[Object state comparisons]

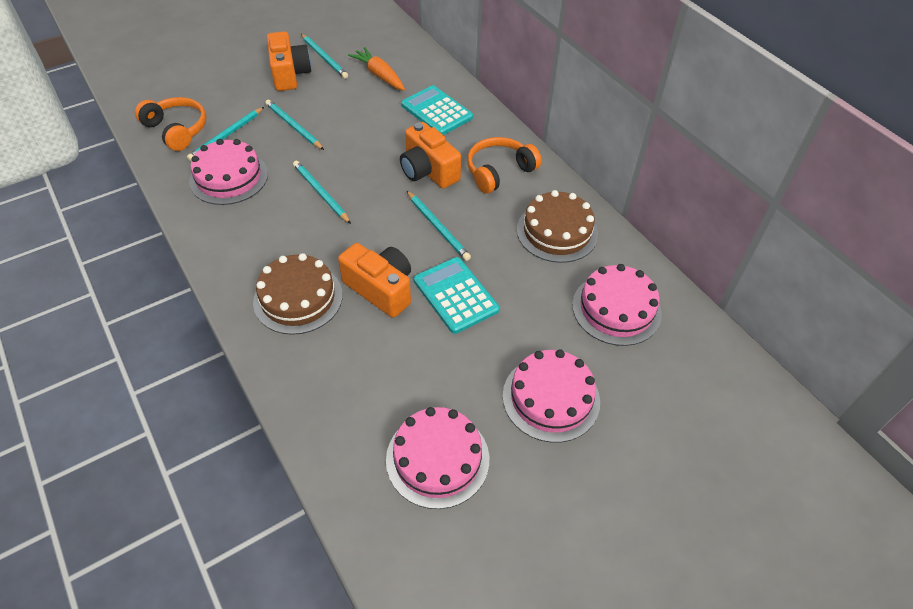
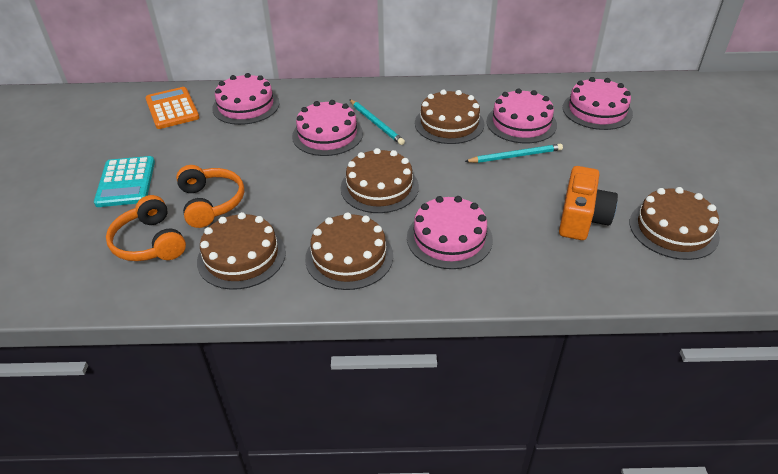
brown cake: 2 -> 5
orange calculator: 0 -> 1
orange camera: 3 -> 1
orange carrot: 1 -> 0
pink cake: 4 -> 5
turquoise calculator: 2 -> 1
turquoise pencil: 5 -> 2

● Problem to work on
Faithful copy, images left out: write out every line of data.

● Worked solution
brown cake: 2 -> 5
orange calculator: 0 -> 1
orange camera: 3 -> 1
orange carrot: 1 -> 0
pink cake: 4 -> 5
turquoise calculator: 2 -> 1
turquoise pencil: 5 -> 2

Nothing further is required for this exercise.